TASK » Type out the whole listing again exactly, pictures omitted.

DATA »
◆ ◆ ◆ ◆

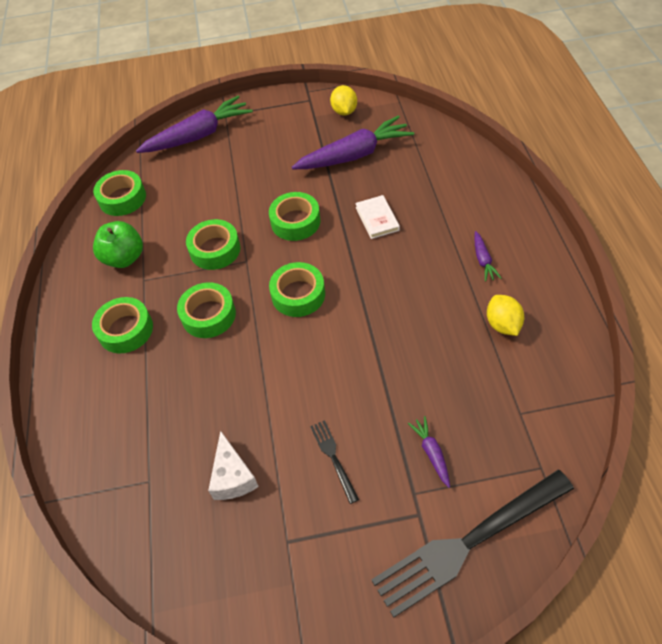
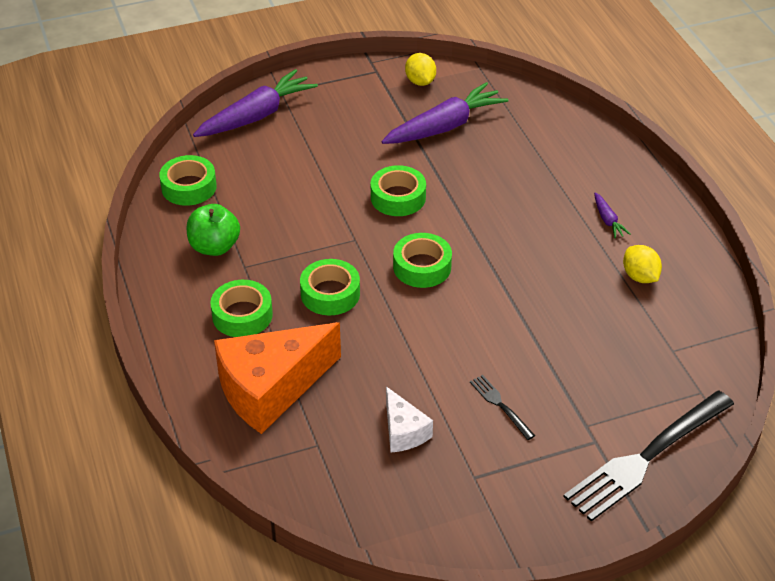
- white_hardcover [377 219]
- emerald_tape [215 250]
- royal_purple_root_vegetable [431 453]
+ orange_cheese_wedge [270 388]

◆ ◆ ◆ ◆

RESPONSE BOX »
- white_hardcover [377 219]
- emerald_tape [215 250]
- royal_purple_root_vegetable [431 453]
+ orange_cheese_wedge [270 388]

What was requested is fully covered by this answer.